• [WORK REQUEST]: Each line from the one with "The BLACK TOOTHBRUSH ended up elsewhere." through the last line of the records must be output exactly, both ends included.

[Stored entries]
╭──
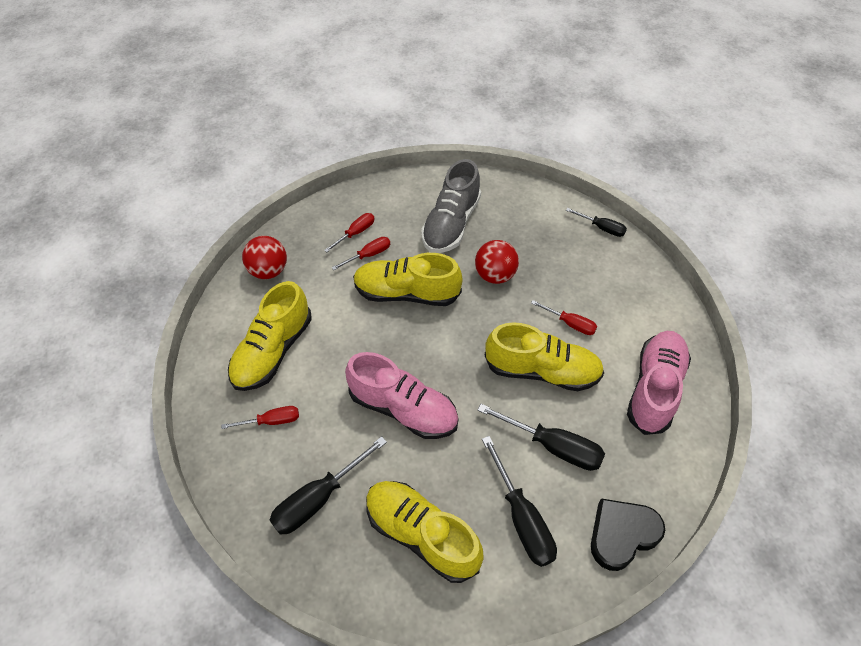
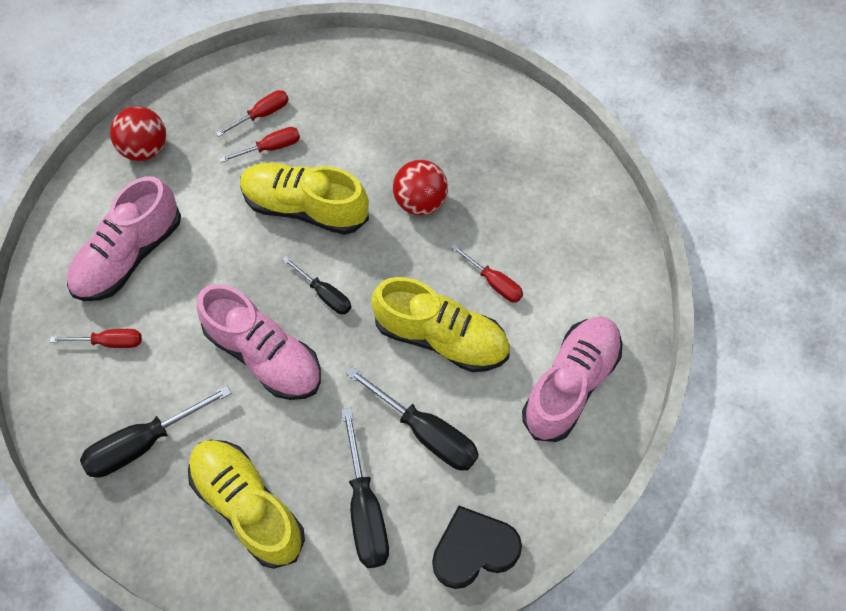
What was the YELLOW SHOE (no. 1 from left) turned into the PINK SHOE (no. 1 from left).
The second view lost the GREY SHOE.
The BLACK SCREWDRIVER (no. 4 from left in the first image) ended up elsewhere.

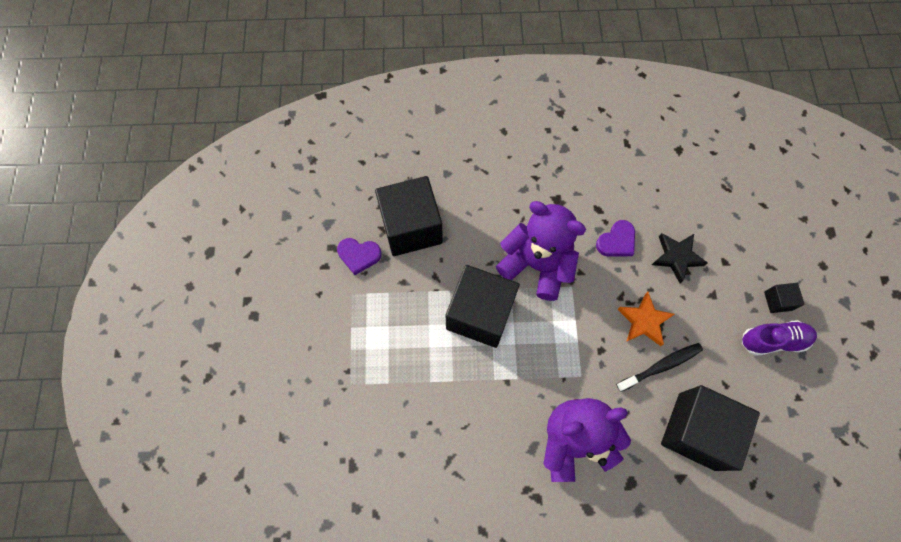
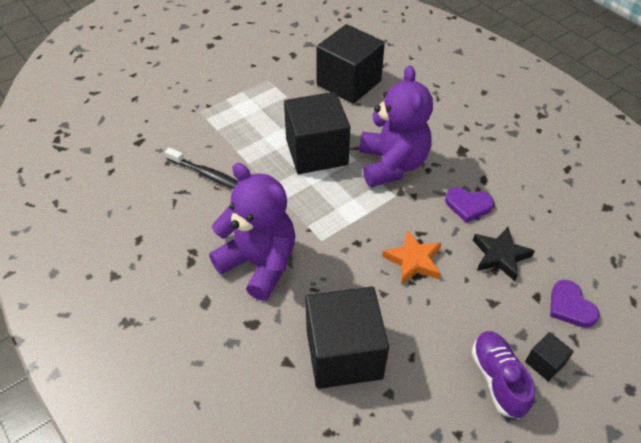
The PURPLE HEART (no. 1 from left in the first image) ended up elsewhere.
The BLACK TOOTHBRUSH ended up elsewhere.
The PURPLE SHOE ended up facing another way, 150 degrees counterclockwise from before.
╰──
• [PROBLEM SOLUTION]:
The BLACK TOOTHBRUSH ended up elsewhere.
The PURPLE SHOE ended up facing another way, 150 degrees counterclockwise from before.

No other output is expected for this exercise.